### Task description:
Scan the entries below for the word "before". Copy each line that has it.
Extracted information Start Marker
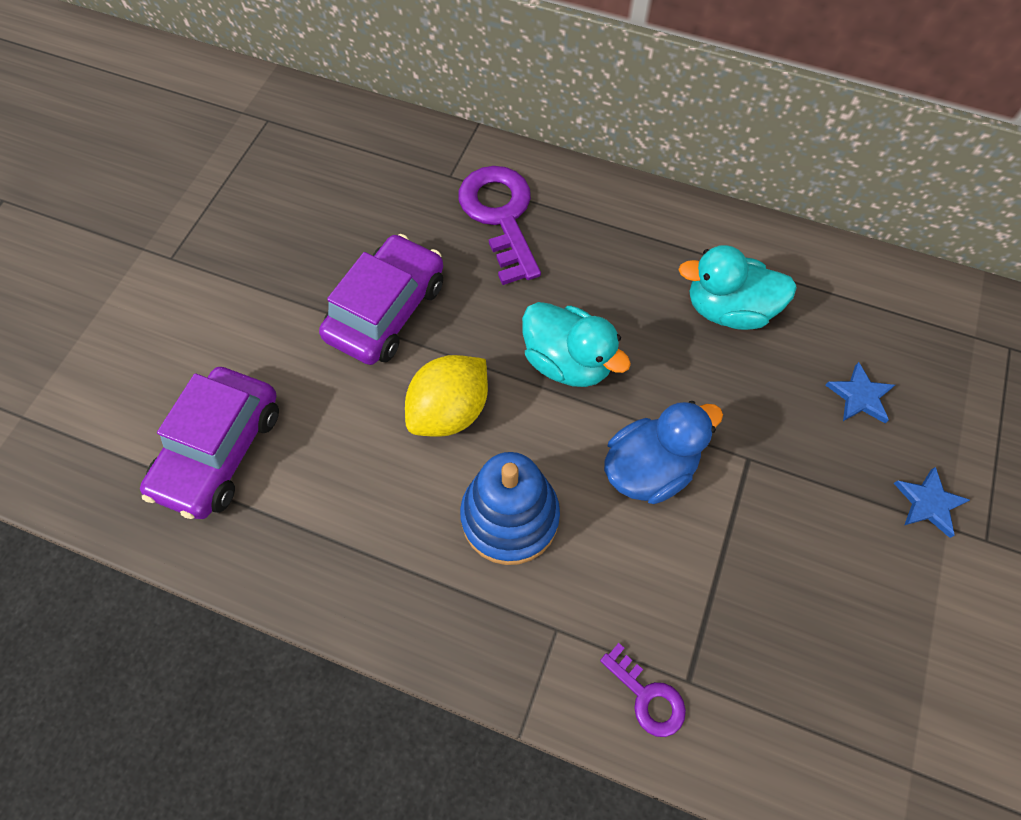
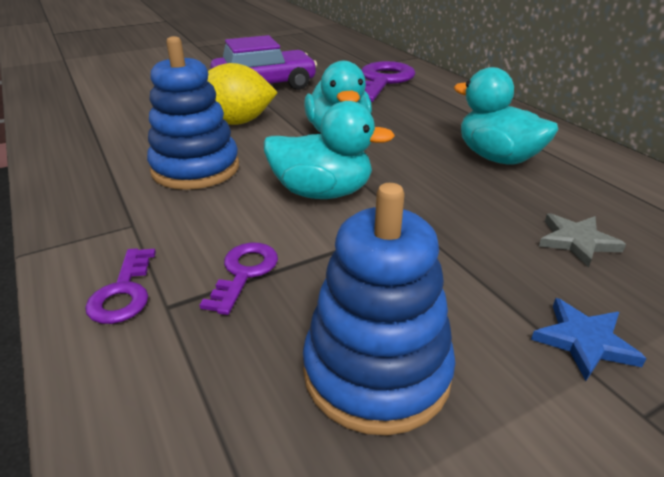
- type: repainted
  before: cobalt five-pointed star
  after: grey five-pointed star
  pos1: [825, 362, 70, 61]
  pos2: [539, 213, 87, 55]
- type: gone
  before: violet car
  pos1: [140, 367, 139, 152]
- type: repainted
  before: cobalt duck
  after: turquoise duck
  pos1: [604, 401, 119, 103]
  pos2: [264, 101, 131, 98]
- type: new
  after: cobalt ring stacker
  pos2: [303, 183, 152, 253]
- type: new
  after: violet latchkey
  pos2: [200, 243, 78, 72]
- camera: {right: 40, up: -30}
Extracted information End Marker
Extracted information Start Marker
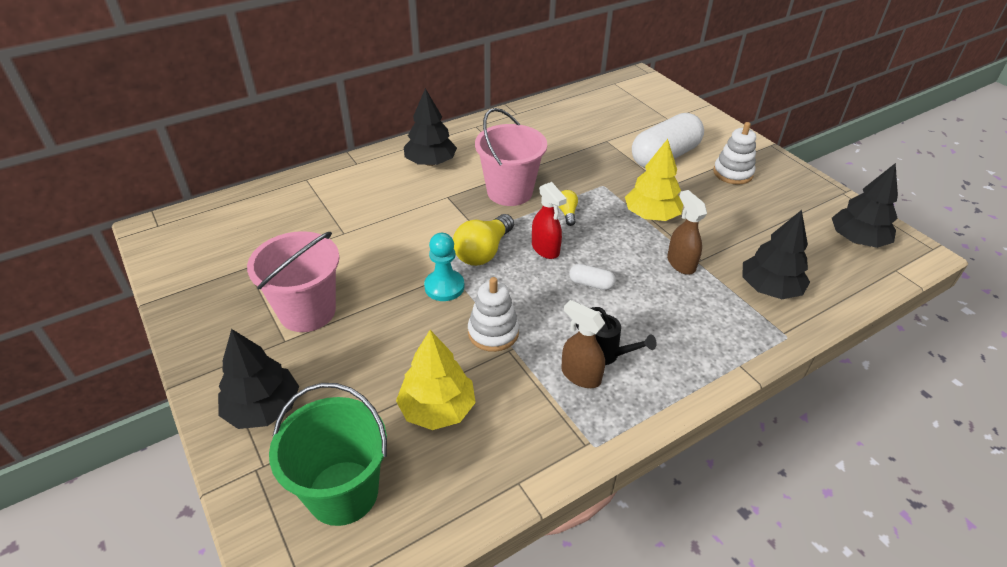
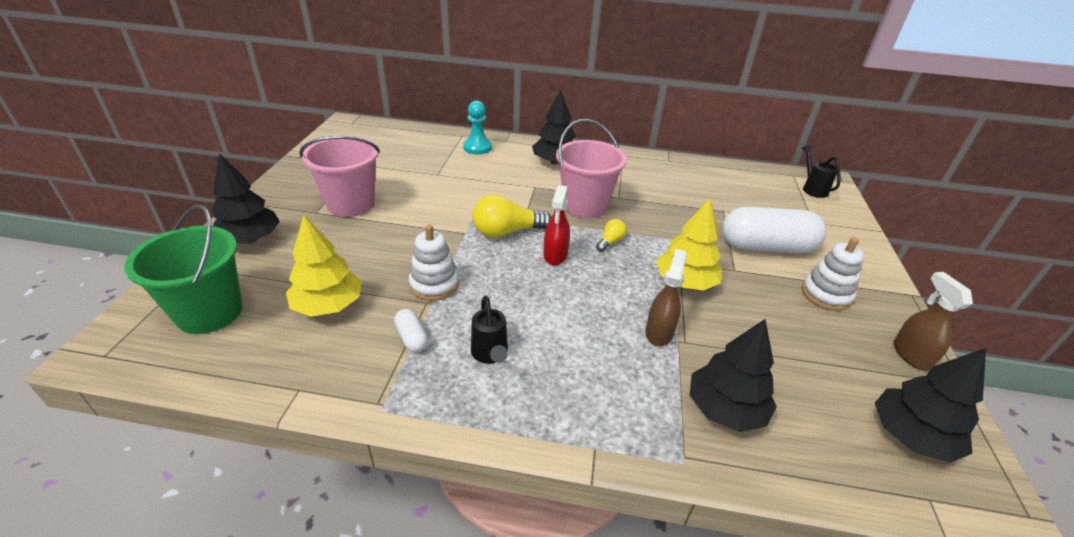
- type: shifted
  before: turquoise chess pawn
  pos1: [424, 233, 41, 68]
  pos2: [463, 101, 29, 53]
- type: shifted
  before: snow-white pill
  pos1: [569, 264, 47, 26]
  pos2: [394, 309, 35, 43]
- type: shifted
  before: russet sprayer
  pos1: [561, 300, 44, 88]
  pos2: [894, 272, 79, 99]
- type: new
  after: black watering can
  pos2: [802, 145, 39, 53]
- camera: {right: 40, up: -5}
Extracted information End Marker
### Your solution:
  before: cobalt five-pointed star
  before: violet car
  before: cobalt duck
  before: turquoise chess pawn
  before: snow-white pill
  before: russet sprayer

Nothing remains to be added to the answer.